Work request. Wherever the string "left" occurs in a line of these records, report that line.

(Saved entries)
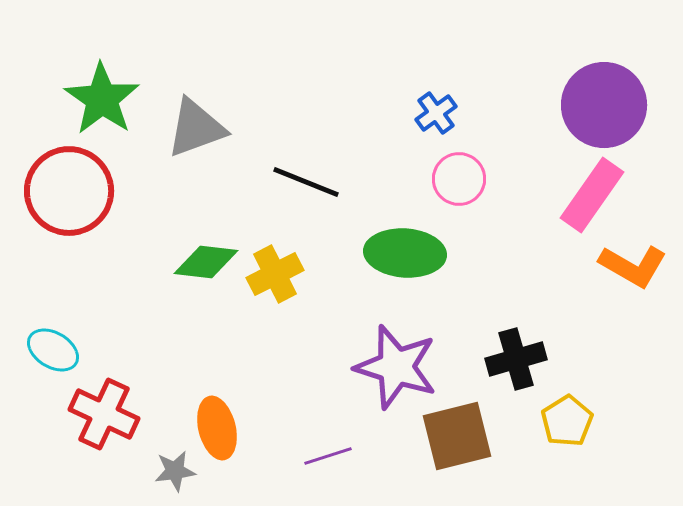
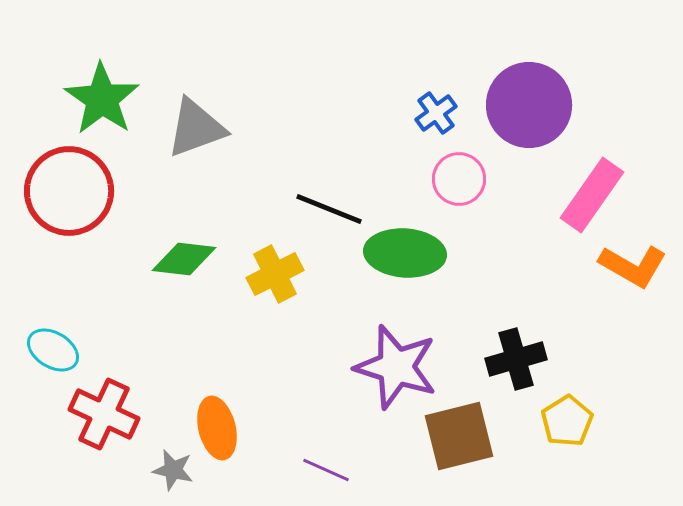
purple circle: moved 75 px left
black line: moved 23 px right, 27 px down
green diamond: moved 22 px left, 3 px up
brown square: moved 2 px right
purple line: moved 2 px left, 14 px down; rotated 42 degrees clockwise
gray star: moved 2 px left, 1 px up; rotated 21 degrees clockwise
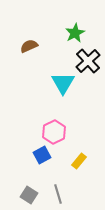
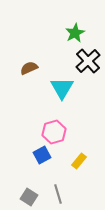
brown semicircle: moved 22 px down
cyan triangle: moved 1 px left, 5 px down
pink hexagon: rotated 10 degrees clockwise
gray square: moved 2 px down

Finished exercise.
purple circle: moved 75 px left
green diamond: moved 22 px left, 3 px up
purple line: moved 2 px left, 14 px down; rotated 42 degrees clockwise
gray star: moved 2 px left, 1 px up; rotated 21 degrees clockwise
cyan triangle: moved 1 px left, 5 px down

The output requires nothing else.